# Problem details:
Print the whole listing below exactly, skipping every picture.

# Data below:
◆ ◆ ◆ ◆
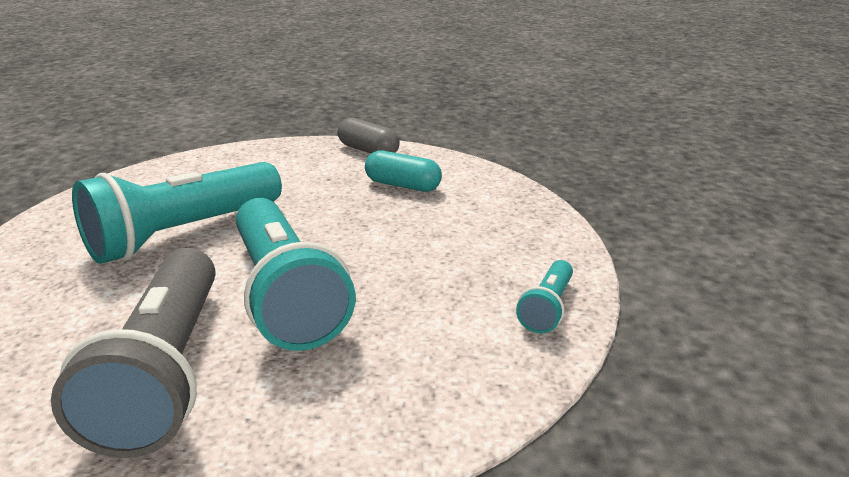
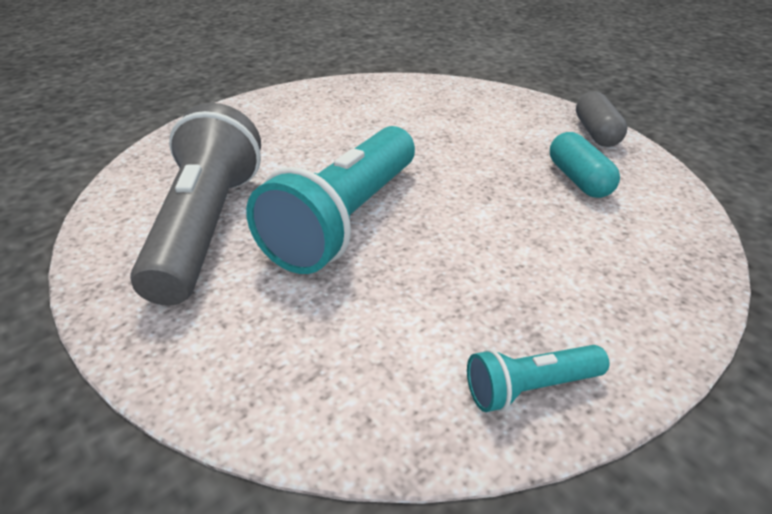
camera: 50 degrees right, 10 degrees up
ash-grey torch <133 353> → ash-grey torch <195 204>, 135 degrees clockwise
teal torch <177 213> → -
◆ ◆ ◆ ◆
# Worked solution:
camera: 50 degrees right, 10 degrees up
ash-grey torch <133 353> → ash-grey torch <195 204>, 135 degrees clockwise
teal torch <177 213> → -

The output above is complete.